= Work to complete =
Once the images are set aside, print the remaining lines below exactly.

= Provided data =
•••
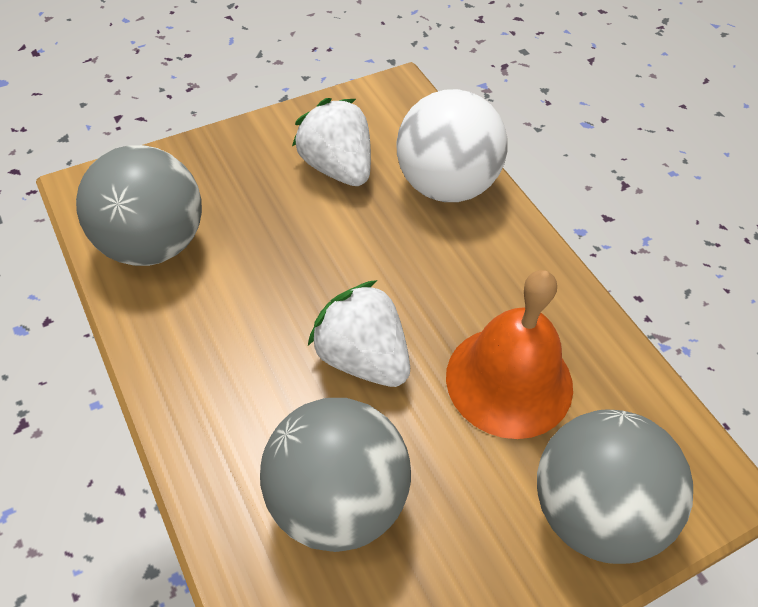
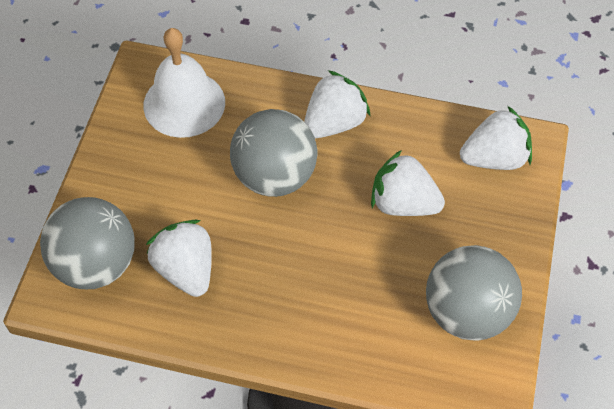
orange bell: 1 -> 0
white ball: 1 -> 0
white bell: 0 -> 1
white strawberry: 2 -> 4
•••
= Response to this task =
orange bell: 1 -> 0
white ball: 1 -> 0
white bell: 0 -> 1
white strawberry: 2 -> 4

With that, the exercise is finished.